## Records for the exercise
--- START ---

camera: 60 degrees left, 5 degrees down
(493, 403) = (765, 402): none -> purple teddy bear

--- END ---
--- START ---

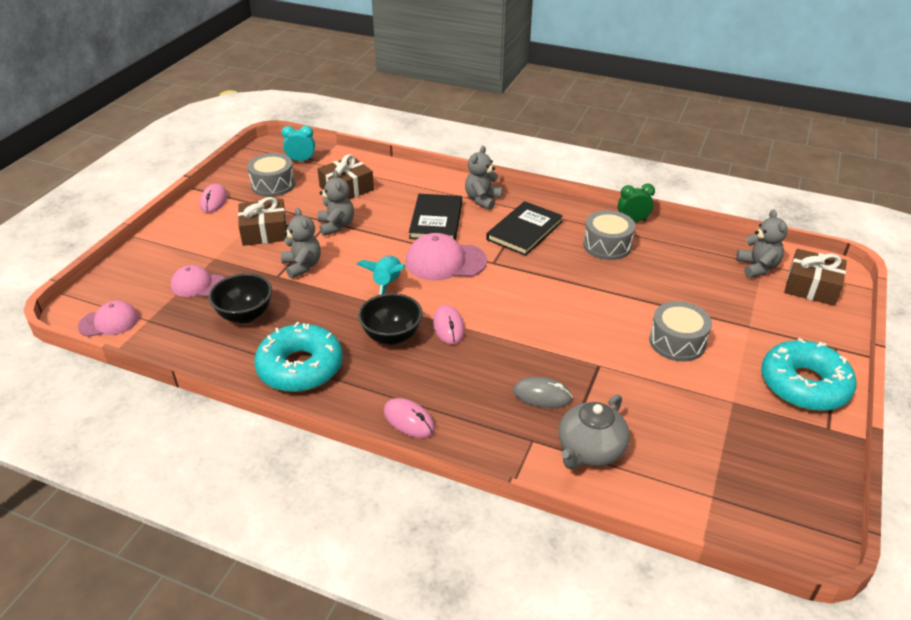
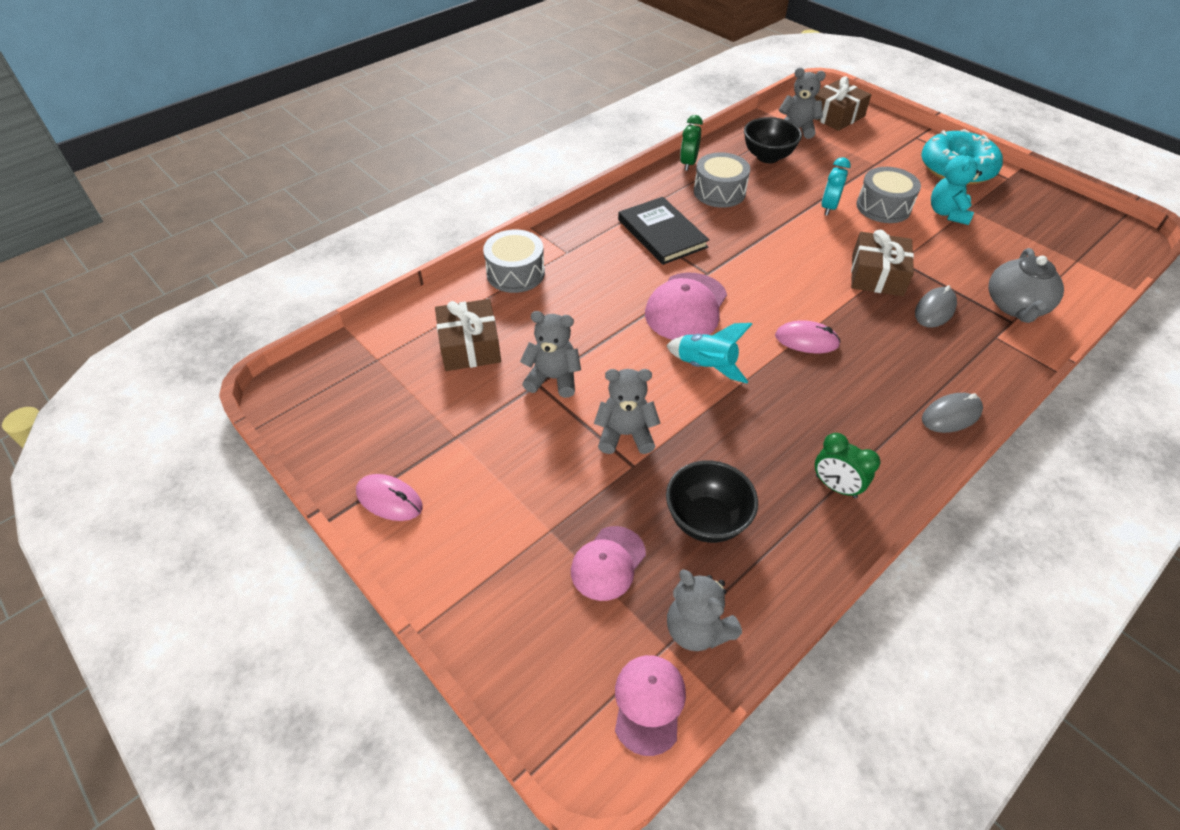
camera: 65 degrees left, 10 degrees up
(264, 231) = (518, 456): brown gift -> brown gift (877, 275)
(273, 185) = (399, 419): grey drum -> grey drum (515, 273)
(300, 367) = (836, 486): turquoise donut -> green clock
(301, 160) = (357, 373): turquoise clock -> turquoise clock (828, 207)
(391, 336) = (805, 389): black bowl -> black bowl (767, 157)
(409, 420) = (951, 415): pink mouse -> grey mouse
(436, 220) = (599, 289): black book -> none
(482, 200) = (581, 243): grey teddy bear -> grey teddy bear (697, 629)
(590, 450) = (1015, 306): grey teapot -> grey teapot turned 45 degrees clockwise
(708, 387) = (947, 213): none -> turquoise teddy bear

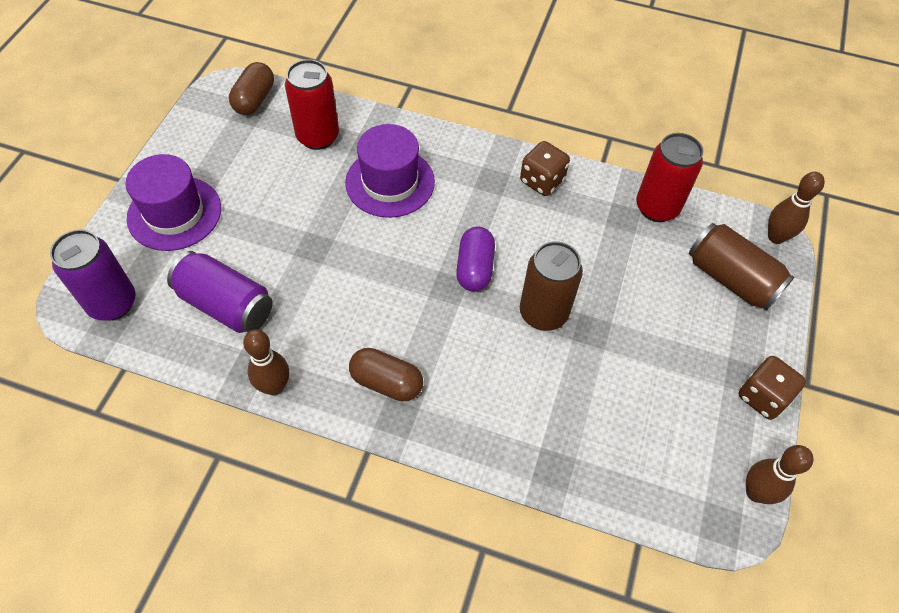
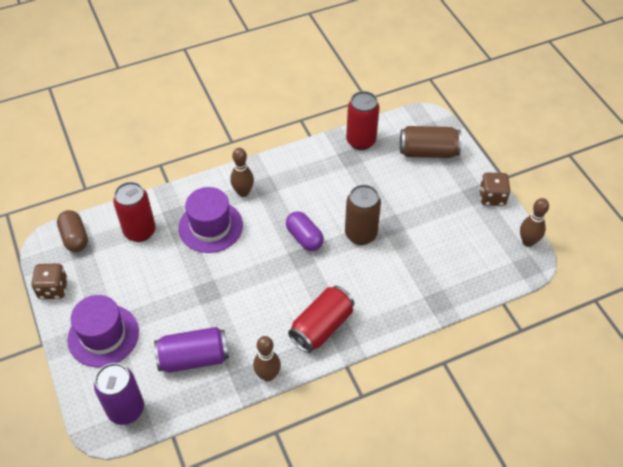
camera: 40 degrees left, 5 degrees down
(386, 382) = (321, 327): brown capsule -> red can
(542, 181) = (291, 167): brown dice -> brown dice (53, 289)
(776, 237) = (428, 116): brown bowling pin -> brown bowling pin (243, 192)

--- END ---
--- START ---

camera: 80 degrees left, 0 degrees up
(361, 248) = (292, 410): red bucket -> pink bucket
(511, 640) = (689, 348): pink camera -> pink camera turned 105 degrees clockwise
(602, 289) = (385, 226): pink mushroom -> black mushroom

--- END ---

## To do
Copy the lines above exactly, starting with the line that contains "(264, 231) = (518, 456): brown" and ending with the line that contains "(776, 237) = (428, 116): brown", and leave out any pictures.

## Solution below
(264, 231) = (518, 456): brown gift -> brown gift (877, 275)
(273, 185) = (399, 419): grey drum -> grey drum (515, 273)
(300, 367) = (836, 486): turquoise donut -> green clock
(301, 160) = (357, 373): turquoise clock -> turquoise clock (828, 207)
(391, 336) = (805, 389): black bowl -> black bowl (767, 157)
(409, 420) = (951, 415): pink mouse -> grey mouse
(436, 220) = (599, 289): black book -> none
(482, 200) = (581, 243): grey teddy bear -> grey teddy bear (697, 629)
(590, 450) = (1015, 306): grey teapot -> grey teapot turned 45 degrees clockwise
(708, 387) = (947, 213): none -> turquoise teddy bear

camera: 40 degrees left, 5 degrees down
(386, 382) = (321, 327): brown capsule -> red can
(542, 181) = (291, 167): brown dice -> brown dice (53, 289)
(776, 237) = (428, 116): brown bowling pin -> brown bowling pin (243, 192)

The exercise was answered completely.